[Your objective]
The answer must be the full listing, reproduced word for word.

[Listed entries]
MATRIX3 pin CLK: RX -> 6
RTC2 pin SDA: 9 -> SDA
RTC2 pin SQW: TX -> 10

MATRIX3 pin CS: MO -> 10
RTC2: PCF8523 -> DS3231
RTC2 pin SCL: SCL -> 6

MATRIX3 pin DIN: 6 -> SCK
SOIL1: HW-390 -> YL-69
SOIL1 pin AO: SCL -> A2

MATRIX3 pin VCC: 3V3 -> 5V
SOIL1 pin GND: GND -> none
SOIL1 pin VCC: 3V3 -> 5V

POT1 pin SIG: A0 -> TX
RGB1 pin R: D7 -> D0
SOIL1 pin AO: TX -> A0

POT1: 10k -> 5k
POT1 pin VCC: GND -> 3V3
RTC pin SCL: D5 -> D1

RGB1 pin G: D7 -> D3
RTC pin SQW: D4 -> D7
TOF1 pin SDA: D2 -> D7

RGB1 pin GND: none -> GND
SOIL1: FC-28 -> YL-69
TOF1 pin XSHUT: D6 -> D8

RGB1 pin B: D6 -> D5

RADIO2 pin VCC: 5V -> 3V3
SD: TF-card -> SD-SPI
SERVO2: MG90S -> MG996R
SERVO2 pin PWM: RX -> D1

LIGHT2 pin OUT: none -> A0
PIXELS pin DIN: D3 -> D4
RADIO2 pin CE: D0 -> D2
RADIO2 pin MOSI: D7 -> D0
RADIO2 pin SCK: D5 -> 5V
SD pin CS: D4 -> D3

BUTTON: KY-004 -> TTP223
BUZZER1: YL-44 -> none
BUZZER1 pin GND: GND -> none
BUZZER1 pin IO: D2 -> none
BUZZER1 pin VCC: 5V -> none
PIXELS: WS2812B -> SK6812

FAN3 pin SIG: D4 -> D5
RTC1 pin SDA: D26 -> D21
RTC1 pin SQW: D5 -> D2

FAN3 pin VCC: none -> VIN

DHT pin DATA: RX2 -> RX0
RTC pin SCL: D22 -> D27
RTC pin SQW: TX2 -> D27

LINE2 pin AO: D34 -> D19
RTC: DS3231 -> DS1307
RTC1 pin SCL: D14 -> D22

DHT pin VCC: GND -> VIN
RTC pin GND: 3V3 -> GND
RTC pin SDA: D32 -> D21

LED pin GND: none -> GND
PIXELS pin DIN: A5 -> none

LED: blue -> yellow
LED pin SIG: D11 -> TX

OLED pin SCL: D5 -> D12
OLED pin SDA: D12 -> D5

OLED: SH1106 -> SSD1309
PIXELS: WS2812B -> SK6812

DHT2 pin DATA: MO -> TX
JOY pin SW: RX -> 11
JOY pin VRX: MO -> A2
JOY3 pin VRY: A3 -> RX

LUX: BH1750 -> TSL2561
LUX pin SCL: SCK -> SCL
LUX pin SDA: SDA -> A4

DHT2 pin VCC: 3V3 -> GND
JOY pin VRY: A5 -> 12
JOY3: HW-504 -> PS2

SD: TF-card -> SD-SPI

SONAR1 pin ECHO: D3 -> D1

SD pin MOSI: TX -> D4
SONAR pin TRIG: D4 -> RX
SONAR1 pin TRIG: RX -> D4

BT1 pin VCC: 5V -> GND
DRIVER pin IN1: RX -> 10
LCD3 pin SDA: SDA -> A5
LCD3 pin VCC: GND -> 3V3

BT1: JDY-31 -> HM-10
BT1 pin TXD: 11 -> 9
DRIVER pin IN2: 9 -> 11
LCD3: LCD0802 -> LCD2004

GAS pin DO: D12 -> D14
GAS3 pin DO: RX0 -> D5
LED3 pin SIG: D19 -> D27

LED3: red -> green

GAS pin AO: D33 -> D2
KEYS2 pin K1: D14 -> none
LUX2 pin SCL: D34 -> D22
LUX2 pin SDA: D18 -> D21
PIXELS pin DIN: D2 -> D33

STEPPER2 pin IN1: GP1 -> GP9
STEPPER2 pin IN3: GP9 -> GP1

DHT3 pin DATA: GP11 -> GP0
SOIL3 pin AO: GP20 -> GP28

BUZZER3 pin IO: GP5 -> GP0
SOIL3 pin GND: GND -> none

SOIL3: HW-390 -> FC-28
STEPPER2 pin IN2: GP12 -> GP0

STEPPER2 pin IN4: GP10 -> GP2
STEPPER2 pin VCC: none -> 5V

[Solution to the exercise]
MATRIX3 pin CLK: RX -> 6
RTC2 pin SDA: 9 -> SDA
RTC2 pin SQW: TX -> 10

MATRIX3 pin CS: MO -> 10
RTC2: PCF8523 -> DS3231
RTC2 pin SCL: SCL -> 6

MATRIX3 pin DIN: 6 -> SCK
SOIL1: HW-390 -> YL-69
SOIL1 pin AO: SCL -> A2

MATRIX3 pin VCC: 3V3 -> 5V
SOIL1 pin GND: GND -> none
SOIL1 pin VCC: 3V3 -> 5V

POT1 pin SIG: A0 -> TX
RGB1 pin R: D7 -> D0
SOIL1 pin AO: TX -> A0

POT1: 10k -> 5k
POT1 pin VCC: GND -> 3V3
RTC pin SCL: D5 -> D1

RGB1 pin G: D7 -> D3
RTC pin SQW: D4 -> D7
TOF1 pin SDA: D2 -> D7

RGB1 pin GND: none -> GND
SOIL1: FC-28 -> YL-69
TOF1 pin XSHUT: D6 -> D8

RGB1 pin B: D6 -> D5

RADIO2 pin VCC: 5V -> 3V3
SD: TF-card -> SD-SPI
SERVO2: MG90S -> MG996R
SERVO2 pin PWM: RX -> D1

LIGHT2 pin OUT: none -> A0
PIXELS pin DIN: D3 -> D4
RADIO2 pin CE: D0 -> D2
RADIO2 pin MOSI: D7 -> D0
RADIO2 pin SCK: D5 -> 5V
SD pin CS: D4 -> D3

BUTTON: KY-004 -> TTP223
BUZZER1: YL-44 -> none
BUZZER1 pin GND: GND -> none
BUZZER1 pin IO: D2 -> none
BUZZER1 pin VCC: 5V -> none
PIXELS: WS2812B -> SK6812

FAN3 pin SIG: D4 -> D5
RTC1 pin SDA: D26 -> D21
RTC1 pin SQW: D5 -> D2

FAN3 pin VCC: none -> VIN

DHT pin DATA: RX2 -> RX0
RTC pin SCL: D22 -> D27
RTC pin SQW: TX2 -> D27

LINE2 pin AO: D34 -> D19
RTC: DS3231 -> DS1307
RTC1 pin SCL: D14 -> D22

DHT pin VCC: GND -> VIN
RTC pin GND: 3V3 -> GND
RTC pin SDA: D32 -> D21

LED pin GND: none -> GND
PIXELS pin DIN: A5 -> none

LED: blue -> yellow
LED pin SIG: D11 -> TX

OLED pin SCL: D5 -> D12
OLED pin SDA: D12 -> D5

OLED: SH1106 -> SSD1309
PIXELS: WS2812B -> SK6812

DHT2 pin DATA: MO -> TX
JOY pin SW: RX -> 11
JOY pin VRX: MO -> A2
JOY3 pin VRY: A3 -> RX

LUX: BH1750 -> TSL2561
LUX pin SCL: SCK -> SCL
LUX pin SDA: SDA -> A4

DHT2 pin VCC: 3V3 -> GND
JOY pin VRY: A5 -> 12
JOY3: HW-504 -> PS2

SD: TF-card -> SD-SPI

SONAR1 pin ECHO: D3 -> D1

SD pin MOSI: TX -> D4
SONAR pin TRIG: D4 -> RX
SONAR1 pin TRIG: RX -> D4

BT1 pin VCC: 5V -> GND
DRIVER pin IN1: RX -> 10
LCD3 pin SDA: SDA -> A5
LCD3 pin VCC: GND -> 3V3

BT1: JDY-31 -> HM-10
BT1 pin TXD: 11 -> 9
DRIVER pin IN2: 9 -> 11
LCD3: LCD0802 -> LCD2004

GAS pin DO: D12 -> D14
GAS3 pin DO: RX0 -> D5
LED3 pin SIG: D19 -> D27

LED3: red -> green

GAS pin AO: D33 -> D2
KEYS2 pin K1: D14 -> none
LUX2 pin SCL: D34 -> D22
LUX2 pin SDA: D18 -> D21
PIXELS pin DIN: D2 -> D33

STEPPER2 pin IN1: GP1 -> GP9
STEPPER2 pin IN3: GP9 -> GP1

DHT3 pin DATA: GP11 -> GP0
SOIL3 pin AO: GP20 -> GP28

BUZZER3 pin IO: GP5 -> GP0
SOIL3 pin GND: GND -> none

SOIL3: HW-390 -> FC-28
STEPPER2 pin IN2: GP12 -> GP0

STEPPER2 pin IN4: GP10 -> GP2
STEPPER2 pin VCC: none -> 5V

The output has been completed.